## WHAT THE EXERCISE ASKS
How do the lines below between the ones holding "camera: 10 degrees left, 20 degrees down" and "(418, 224) = (496, 251): red", inclusive, read? Give them again exactly, with no other lines.

## DATA IN THIS EXERCISE
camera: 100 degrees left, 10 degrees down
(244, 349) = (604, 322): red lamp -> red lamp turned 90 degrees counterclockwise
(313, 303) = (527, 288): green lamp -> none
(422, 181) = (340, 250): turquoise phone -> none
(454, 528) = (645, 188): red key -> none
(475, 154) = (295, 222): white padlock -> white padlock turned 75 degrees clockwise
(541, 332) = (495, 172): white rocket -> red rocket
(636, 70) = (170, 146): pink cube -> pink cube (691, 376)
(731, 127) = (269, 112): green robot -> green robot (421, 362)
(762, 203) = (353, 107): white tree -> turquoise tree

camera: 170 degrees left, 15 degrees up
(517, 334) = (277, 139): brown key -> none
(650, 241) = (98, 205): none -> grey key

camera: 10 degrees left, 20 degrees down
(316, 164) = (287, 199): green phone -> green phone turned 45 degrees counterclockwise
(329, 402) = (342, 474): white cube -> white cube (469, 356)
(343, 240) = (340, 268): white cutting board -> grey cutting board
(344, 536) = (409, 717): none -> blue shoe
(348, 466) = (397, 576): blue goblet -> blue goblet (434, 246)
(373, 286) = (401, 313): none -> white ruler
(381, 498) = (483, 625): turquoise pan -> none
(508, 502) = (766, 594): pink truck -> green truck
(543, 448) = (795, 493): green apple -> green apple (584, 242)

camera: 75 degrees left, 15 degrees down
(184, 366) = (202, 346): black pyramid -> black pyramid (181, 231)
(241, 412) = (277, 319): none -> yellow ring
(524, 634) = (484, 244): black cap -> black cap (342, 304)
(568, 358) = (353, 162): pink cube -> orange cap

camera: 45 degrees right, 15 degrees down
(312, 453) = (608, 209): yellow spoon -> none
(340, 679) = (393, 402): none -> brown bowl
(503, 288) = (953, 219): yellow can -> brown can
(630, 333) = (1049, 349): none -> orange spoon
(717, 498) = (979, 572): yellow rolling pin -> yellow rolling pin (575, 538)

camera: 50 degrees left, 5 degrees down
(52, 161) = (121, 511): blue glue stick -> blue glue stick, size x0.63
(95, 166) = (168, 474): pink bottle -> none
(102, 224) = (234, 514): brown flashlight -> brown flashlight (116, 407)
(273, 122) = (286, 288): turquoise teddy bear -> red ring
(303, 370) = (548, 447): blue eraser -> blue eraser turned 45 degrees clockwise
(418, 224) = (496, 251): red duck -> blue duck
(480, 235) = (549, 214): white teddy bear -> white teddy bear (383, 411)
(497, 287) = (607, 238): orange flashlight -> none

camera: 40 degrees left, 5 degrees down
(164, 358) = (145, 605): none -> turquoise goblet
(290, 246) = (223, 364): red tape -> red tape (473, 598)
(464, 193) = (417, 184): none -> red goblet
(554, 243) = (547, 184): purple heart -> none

## RESPONSE FOR THIS EXERCISE
camera: 10 degrees left, 20 degrees down
(316, 164) = (287, 199): green phone -> green phone turned 45 degrees counterclockwise
(329, 402) = (342, 474): white cube -> white cube (469, 356)
(343, 240) = (340, 268): white cutting board -> grey cutting board
(344, 536) = (409, 717): none -> blue shoe
(348, 466) = (397, 576): blue goblet -> blue goblet (434, 246)
(373, 286) = (401, 313): none -> white ruler
(381, 498) = (483, 625): turquoise pan -> none
(508, 502) = (766, 594): pink truck -> green truck
(543, 448) = (795, 493): green apple -> green apple (584, 242)

camera: 75 degrees left, 15 degrees down
(184, 366) = (202, 346): black pyramid -> black pyramid (181, 231)
(241, 412) = (277, 319): none -> yellow ring
(524, 634) = (484, 244): black cap -> black cap (342, 304)
(568, 358) = (353, 162): pink cube -> orange cap

camera: 45 degrees right, 15 degrees down
(312, 453) = (608, 209): yellow spoon -> none
(340, 679) = (393, 402): none -> brown bowl
(503, 288) = (953, 219): yellow can -> brown can
(630, 333) = (1049, 349): none -> orange spoon
(717, 498) = (979, 572): yellow rolling pin -> yellow rolling pin (575, 538)

camera: 50 degrees left, 5 degrees down
(52, 161) = (121, 511): blue glue stick -> blue glue stick, size x0.63
(95, 166) = (168, 474): pink bottle -> none
(102, 224) = (234, 514): brown flashlight -> brown flashlight (116, 407)
(273, 122) = (286, 288): turquoise teddy bear -> red ring
(303, 370) = (548, 447): blue eraser -> blue eraser turned 45 degrees clockwise
(418, 224) = (496, 251): red duck -> blue duck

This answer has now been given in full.